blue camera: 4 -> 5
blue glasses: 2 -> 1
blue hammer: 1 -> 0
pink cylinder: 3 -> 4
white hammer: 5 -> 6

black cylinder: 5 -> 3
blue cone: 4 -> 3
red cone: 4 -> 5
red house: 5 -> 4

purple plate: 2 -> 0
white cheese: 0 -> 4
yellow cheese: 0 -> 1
____________________
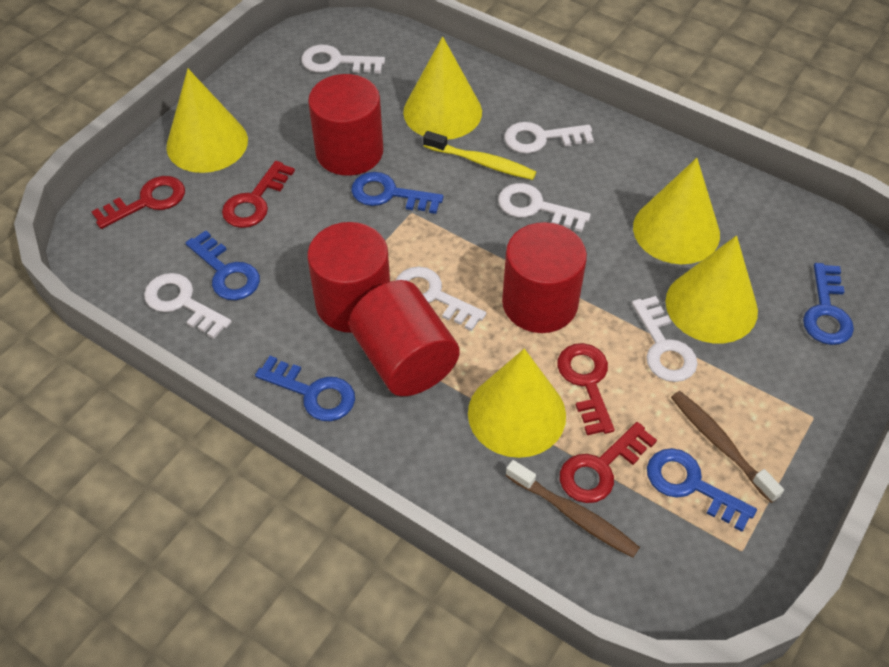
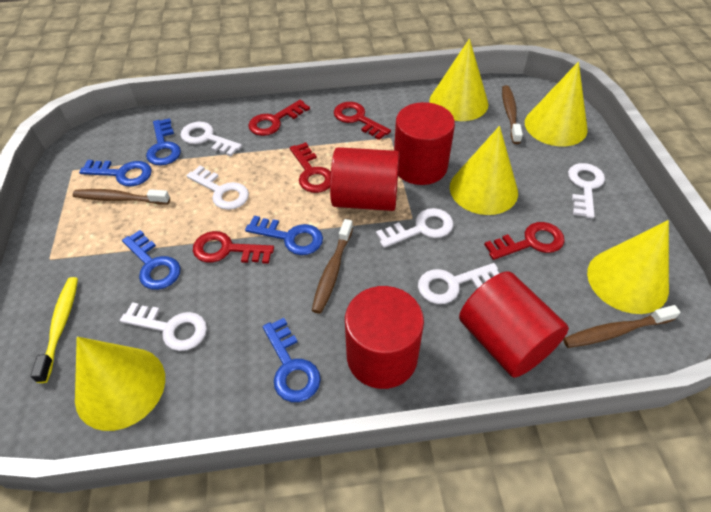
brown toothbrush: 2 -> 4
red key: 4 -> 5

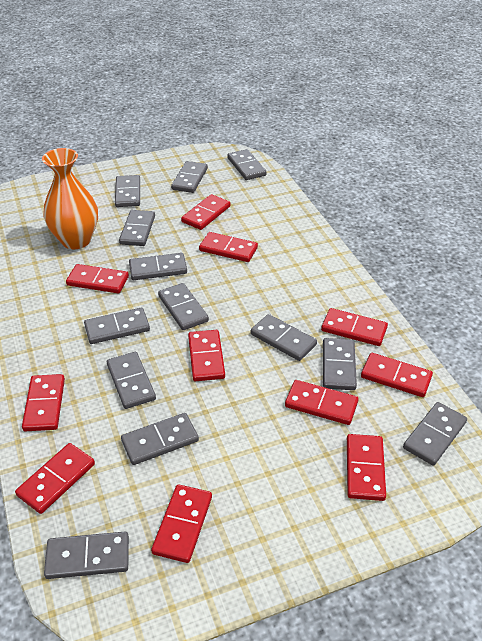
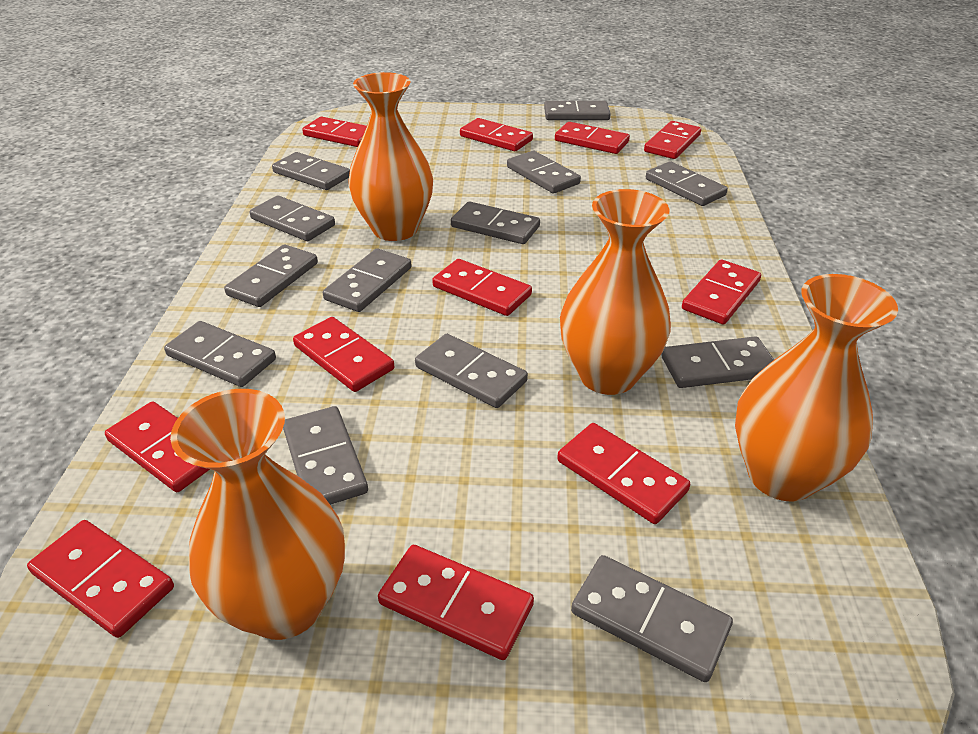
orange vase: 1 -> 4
____________________
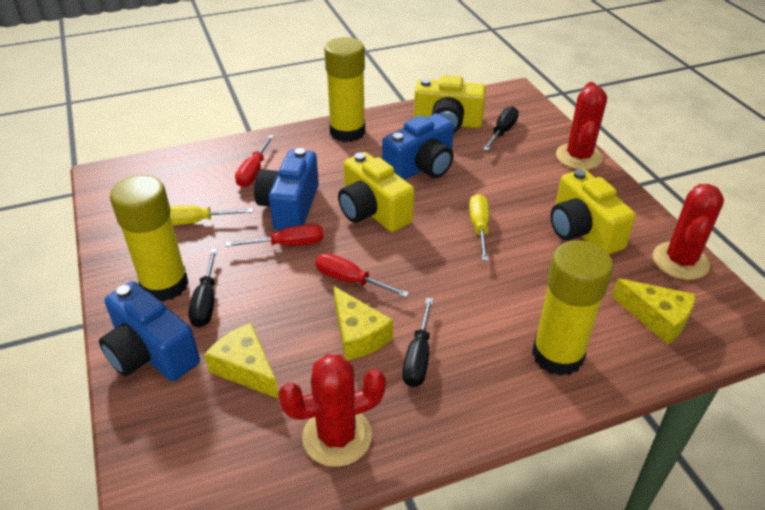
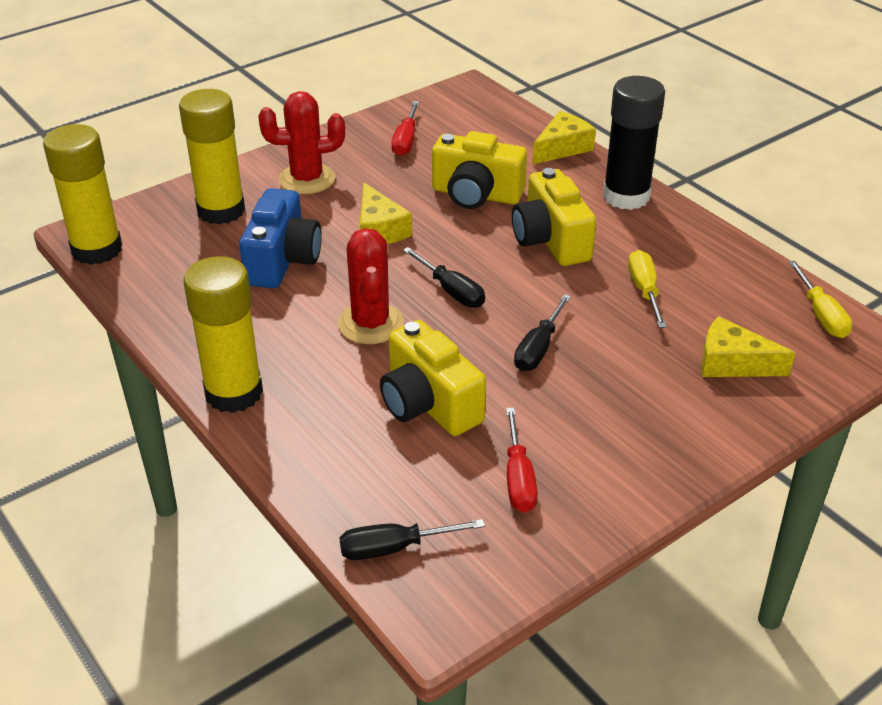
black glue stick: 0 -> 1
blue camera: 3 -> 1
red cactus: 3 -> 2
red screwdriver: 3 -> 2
____________________
* **Work item**
Of the entries above, transcribe exactly those lines that fall between the line containing "purple plate: 2 -> 0" and the line containing "yellow cheese: 0 -> 1", together with those two lines.

* **Solution to the problem**
purple plate: 2 -> 0
white cheese: 0 -> 4
yellow cheese: 0 -> 1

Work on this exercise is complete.